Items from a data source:
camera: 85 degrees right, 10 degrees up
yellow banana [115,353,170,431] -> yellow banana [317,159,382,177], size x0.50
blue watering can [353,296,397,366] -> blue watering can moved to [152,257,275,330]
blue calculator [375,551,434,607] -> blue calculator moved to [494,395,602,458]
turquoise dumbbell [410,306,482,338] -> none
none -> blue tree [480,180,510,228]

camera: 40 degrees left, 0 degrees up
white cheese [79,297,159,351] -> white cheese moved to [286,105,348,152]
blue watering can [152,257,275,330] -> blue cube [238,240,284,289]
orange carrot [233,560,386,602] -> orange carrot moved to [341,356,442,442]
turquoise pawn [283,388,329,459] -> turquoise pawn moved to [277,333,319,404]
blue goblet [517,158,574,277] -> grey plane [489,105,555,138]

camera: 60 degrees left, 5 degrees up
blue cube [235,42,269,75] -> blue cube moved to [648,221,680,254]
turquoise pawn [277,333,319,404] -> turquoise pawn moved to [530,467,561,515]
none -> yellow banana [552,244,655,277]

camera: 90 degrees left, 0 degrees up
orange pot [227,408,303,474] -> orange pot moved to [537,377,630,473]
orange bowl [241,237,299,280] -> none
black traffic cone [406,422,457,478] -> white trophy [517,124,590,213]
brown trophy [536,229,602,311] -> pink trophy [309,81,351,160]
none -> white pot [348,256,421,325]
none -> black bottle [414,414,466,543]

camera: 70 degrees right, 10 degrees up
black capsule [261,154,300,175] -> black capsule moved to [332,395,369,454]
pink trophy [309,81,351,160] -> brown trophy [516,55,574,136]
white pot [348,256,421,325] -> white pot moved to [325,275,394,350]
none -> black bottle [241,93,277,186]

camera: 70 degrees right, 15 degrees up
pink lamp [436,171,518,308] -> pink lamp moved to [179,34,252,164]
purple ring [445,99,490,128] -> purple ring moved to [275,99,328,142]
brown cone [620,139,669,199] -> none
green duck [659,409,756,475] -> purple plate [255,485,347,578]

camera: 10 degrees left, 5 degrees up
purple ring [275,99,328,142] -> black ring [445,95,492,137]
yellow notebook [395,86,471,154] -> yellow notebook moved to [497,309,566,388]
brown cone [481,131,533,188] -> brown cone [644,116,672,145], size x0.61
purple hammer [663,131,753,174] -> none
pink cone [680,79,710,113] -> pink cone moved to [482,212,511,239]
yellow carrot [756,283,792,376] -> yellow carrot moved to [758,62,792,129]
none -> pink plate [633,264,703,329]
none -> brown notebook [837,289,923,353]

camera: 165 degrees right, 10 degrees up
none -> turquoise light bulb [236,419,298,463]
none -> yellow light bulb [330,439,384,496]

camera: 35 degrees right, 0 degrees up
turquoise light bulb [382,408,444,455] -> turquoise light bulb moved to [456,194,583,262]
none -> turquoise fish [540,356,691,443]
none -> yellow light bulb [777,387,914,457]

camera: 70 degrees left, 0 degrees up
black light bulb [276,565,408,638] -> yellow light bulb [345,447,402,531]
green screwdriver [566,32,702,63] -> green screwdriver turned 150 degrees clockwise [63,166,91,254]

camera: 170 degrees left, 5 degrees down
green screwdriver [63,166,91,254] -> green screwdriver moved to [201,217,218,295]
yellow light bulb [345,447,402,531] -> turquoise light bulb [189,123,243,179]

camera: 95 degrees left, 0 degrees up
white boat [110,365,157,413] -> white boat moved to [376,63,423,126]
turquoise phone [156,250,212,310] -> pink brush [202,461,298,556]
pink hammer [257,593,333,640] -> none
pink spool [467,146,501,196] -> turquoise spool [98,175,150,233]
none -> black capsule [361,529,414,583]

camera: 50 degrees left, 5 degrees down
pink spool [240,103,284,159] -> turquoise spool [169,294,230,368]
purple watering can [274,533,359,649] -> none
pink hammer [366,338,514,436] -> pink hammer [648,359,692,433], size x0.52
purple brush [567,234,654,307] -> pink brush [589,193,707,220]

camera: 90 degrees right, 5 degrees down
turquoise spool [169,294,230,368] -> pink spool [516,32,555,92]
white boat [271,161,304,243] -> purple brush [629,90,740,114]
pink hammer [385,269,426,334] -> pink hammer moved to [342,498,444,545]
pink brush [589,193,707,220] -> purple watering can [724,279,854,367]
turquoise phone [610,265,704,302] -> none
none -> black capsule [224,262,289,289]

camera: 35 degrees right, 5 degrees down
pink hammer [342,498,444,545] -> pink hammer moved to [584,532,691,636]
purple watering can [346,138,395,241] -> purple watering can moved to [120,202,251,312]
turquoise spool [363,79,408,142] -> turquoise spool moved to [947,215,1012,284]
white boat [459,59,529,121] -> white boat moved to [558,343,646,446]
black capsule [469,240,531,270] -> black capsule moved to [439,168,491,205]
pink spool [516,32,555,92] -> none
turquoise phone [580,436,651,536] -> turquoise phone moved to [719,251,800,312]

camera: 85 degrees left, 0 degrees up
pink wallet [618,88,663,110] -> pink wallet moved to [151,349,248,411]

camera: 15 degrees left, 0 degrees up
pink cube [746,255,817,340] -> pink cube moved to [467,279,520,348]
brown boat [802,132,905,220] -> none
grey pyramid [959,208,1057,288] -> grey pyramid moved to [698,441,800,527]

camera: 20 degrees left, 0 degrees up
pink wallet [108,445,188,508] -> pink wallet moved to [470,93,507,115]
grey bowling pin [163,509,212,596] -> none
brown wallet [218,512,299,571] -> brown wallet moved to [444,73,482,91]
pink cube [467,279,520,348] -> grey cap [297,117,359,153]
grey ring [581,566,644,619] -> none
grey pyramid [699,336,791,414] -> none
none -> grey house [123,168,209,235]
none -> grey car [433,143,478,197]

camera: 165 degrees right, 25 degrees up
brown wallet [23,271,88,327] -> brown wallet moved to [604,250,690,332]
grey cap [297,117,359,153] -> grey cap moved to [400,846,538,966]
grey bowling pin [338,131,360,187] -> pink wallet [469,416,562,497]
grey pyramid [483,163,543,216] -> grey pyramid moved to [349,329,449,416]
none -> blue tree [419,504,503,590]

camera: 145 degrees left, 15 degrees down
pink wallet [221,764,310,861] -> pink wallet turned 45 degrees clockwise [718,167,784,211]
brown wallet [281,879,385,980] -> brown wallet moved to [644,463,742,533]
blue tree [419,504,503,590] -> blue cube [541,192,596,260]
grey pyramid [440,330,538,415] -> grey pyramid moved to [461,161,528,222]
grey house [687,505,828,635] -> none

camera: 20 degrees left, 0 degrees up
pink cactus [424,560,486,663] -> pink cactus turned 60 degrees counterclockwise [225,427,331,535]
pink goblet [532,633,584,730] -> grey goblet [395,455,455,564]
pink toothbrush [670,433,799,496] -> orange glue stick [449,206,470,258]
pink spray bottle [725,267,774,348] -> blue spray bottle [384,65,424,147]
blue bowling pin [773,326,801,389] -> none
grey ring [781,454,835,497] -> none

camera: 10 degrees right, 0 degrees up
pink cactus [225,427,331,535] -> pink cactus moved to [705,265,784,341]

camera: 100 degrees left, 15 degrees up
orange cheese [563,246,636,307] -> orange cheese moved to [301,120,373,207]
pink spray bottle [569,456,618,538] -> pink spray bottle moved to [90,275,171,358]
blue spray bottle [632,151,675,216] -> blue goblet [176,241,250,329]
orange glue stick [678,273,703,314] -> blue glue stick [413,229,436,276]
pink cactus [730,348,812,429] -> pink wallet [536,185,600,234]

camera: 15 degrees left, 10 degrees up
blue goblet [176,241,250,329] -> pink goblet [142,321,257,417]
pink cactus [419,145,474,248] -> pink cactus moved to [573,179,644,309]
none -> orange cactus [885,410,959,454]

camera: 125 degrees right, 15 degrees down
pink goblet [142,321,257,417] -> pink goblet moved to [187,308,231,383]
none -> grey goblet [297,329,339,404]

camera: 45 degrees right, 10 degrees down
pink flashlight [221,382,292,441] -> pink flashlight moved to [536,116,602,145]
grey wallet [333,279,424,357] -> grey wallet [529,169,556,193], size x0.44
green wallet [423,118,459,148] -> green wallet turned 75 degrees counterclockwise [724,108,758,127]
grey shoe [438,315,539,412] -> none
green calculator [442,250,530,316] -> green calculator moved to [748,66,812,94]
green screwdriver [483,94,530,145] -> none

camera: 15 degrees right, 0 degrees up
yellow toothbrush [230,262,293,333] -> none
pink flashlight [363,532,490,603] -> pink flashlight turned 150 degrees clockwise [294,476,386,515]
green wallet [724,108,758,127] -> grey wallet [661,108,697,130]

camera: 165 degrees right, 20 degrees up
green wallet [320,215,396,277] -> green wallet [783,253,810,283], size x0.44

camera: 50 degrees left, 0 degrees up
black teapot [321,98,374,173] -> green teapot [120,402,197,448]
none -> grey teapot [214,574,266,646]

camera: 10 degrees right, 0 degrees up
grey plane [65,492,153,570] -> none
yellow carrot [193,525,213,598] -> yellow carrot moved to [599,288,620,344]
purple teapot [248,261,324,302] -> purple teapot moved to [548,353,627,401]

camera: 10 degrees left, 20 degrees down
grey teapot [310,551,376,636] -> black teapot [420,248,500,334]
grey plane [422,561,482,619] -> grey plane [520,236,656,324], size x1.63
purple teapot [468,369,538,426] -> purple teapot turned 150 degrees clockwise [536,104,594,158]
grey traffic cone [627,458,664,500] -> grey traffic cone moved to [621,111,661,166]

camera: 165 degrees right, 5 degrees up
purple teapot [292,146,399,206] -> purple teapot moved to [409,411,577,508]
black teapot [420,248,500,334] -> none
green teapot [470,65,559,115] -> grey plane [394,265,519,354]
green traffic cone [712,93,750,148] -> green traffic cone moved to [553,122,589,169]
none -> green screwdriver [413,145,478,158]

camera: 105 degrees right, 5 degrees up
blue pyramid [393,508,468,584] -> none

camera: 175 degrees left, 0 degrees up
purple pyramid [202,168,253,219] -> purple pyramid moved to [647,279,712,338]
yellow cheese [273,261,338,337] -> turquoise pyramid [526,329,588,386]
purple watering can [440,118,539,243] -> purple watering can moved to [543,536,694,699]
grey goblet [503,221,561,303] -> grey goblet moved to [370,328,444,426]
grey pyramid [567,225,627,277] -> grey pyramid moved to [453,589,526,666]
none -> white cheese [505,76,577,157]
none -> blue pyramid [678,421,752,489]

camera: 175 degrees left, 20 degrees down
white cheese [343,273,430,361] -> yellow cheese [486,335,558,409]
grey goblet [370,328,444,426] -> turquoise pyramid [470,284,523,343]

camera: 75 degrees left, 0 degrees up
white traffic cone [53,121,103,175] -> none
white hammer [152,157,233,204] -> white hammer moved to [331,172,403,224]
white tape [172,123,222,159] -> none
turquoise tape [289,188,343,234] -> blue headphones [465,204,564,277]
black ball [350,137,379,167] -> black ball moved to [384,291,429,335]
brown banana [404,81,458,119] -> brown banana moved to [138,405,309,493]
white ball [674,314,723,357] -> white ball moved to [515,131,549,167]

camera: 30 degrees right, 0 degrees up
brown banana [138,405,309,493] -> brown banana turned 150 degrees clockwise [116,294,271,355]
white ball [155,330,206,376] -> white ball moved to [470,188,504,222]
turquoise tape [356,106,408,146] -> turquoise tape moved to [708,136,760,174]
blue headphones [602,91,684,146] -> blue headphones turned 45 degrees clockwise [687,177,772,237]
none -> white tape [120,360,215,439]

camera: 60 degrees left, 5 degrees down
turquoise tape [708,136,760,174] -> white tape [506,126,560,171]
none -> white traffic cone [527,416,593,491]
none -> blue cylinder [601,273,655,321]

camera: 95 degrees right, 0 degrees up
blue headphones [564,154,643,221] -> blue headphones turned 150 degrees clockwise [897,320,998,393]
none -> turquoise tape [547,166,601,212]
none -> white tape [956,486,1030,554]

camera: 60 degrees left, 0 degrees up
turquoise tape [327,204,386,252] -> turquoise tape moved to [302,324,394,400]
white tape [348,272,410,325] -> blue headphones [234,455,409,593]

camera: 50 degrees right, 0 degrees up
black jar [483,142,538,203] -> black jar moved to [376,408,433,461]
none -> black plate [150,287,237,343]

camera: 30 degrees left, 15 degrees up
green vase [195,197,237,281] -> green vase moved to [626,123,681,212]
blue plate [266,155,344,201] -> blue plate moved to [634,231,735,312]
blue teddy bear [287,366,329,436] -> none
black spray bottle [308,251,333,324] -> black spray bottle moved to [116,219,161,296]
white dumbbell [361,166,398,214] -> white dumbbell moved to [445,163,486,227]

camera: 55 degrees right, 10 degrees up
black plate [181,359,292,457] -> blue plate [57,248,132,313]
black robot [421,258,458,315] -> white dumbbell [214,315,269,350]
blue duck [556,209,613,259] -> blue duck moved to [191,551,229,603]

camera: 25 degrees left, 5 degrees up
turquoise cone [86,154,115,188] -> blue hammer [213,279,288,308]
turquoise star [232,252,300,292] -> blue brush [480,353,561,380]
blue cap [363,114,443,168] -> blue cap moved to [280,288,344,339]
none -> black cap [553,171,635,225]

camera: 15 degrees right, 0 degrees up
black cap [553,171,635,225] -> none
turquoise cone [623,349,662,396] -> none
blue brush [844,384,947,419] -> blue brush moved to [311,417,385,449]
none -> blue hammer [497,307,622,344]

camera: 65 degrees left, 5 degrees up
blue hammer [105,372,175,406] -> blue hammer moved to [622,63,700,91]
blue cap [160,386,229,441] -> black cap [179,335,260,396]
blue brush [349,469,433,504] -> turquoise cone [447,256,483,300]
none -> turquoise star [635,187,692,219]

**GOAL OF THE EXERCISE**
In the data above, retype exactly and only the lines between the one holding "none -> grey goblet [297,329,339,404]" and the one holding "grey wallet [333,279,424,357]", inclusive.

**WRITTEN RESPONSE**
none -> grey goblet [297,329,339,404]

camera: 45 degrees right, 10 degrees down
pink flashlight [221,382,292,441] -> pink flashlight moved to [536,116,602,145]
grey wallet [333,279,424,357] -> grey wallet [529,169,556,193], size x0.44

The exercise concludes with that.